BEGIN TASK INPUTS

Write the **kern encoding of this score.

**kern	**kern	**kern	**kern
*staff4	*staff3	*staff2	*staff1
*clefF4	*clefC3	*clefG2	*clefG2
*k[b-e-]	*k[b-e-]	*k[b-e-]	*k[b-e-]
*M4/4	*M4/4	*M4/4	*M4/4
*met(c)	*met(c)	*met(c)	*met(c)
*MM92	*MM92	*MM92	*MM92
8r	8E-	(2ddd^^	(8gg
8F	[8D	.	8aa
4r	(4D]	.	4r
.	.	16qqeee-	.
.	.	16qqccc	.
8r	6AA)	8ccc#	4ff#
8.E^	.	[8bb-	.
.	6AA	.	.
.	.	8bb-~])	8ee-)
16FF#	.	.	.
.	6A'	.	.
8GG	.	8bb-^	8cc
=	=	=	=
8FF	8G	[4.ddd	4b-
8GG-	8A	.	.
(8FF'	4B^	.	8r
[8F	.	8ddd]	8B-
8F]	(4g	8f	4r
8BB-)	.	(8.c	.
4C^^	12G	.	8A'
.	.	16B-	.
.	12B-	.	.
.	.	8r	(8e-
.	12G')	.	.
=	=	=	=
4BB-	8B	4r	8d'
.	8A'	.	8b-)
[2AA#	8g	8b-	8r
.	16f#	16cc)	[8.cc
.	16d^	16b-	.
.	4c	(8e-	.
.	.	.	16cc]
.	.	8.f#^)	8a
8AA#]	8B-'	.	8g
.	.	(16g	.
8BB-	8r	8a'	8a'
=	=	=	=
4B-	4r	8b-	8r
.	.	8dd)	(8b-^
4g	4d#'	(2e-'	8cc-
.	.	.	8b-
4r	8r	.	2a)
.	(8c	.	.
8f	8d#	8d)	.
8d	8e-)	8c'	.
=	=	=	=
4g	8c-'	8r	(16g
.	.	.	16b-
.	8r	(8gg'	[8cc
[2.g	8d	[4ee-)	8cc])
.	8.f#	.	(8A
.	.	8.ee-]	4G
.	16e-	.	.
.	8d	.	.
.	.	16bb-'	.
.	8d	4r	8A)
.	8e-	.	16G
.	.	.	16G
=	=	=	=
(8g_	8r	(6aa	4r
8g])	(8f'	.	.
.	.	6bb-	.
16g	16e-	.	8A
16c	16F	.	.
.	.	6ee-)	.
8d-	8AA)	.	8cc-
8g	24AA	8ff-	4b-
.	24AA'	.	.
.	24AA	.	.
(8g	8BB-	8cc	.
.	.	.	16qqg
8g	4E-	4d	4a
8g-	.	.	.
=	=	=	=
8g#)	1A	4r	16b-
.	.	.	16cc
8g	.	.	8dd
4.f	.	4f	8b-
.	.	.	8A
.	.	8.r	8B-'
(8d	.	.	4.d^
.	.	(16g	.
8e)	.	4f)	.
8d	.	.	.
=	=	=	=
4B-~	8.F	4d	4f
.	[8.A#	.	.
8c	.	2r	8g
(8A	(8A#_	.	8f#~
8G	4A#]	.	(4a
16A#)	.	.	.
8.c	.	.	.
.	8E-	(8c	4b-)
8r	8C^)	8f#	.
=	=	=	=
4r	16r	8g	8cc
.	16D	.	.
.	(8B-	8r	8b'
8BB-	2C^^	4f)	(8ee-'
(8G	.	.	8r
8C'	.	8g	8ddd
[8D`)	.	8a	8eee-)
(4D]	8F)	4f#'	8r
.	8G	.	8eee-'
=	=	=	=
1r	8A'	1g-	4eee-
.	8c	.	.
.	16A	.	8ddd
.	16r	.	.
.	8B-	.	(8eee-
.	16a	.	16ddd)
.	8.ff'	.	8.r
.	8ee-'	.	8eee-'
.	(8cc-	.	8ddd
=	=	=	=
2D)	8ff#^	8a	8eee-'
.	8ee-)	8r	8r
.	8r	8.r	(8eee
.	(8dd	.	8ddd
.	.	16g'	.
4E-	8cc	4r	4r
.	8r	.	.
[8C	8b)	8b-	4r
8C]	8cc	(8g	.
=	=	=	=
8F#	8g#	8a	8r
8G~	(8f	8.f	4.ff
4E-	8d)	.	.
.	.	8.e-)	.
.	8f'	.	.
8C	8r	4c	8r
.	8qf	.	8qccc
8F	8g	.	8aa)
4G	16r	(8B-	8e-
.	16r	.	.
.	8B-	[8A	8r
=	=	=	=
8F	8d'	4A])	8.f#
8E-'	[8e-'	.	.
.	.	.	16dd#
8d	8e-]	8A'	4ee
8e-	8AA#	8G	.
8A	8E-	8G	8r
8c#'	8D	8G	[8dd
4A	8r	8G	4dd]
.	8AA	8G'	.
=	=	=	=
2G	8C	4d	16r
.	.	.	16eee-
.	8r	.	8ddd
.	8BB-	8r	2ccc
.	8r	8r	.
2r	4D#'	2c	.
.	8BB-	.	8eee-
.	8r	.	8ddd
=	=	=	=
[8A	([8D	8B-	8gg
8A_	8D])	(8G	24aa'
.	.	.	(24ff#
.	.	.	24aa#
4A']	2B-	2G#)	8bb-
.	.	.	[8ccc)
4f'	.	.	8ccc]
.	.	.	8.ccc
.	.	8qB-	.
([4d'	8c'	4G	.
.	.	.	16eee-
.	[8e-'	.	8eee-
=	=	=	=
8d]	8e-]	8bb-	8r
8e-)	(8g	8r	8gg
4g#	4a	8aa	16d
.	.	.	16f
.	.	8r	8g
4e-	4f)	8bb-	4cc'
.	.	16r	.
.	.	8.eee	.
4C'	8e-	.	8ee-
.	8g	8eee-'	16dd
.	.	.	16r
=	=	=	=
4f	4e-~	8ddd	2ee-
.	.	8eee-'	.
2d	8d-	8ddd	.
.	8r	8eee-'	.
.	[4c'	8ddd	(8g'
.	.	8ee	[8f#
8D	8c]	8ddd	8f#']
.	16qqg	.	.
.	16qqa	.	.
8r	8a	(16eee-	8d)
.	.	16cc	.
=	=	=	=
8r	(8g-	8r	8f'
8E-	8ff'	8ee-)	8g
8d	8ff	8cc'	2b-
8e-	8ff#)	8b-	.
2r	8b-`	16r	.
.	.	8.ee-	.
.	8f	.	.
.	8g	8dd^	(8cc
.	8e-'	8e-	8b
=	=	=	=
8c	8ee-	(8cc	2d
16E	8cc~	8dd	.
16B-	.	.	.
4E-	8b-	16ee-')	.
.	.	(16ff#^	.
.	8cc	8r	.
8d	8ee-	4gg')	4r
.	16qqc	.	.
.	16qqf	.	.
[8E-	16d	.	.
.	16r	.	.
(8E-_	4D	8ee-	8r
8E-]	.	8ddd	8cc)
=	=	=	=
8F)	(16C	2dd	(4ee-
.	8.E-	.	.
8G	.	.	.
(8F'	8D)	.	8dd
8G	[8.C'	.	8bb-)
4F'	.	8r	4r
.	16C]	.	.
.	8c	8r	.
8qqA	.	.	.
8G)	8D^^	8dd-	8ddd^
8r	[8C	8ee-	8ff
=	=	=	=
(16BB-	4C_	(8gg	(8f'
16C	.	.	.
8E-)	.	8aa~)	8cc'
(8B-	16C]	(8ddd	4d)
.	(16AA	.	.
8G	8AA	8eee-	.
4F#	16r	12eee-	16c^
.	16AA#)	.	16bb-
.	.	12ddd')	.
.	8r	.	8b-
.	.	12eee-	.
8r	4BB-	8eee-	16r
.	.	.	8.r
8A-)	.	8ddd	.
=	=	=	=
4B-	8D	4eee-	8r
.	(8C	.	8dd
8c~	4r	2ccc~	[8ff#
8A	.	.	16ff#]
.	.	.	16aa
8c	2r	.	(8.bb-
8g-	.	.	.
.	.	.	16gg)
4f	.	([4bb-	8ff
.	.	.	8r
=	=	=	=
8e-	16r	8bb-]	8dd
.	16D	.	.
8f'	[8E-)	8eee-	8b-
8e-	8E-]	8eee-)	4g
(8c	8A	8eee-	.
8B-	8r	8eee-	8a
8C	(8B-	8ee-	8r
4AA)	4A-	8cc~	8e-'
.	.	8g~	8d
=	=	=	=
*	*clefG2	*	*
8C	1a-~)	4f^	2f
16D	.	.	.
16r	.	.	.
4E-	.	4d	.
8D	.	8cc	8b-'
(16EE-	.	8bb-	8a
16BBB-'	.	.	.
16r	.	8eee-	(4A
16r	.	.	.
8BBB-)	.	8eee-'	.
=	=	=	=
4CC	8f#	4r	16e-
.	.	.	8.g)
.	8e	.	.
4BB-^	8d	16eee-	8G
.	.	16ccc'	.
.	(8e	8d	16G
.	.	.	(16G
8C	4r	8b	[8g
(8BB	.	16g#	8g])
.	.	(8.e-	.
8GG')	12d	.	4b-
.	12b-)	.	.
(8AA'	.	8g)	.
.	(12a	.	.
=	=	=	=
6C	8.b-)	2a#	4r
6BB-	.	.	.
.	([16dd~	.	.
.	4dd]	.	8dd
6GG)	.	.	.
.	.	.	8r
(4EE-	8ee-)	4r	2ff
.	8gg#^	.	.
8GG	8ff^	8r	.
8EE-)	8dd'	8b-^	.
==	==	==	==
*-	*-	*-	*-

END TASK INPUTS

WHAT YOU ARE ASKED TO DO: Count the lines in the listing above that contain the string "kern", and reply with the number alone.

WRITTEN RESPONSE: 2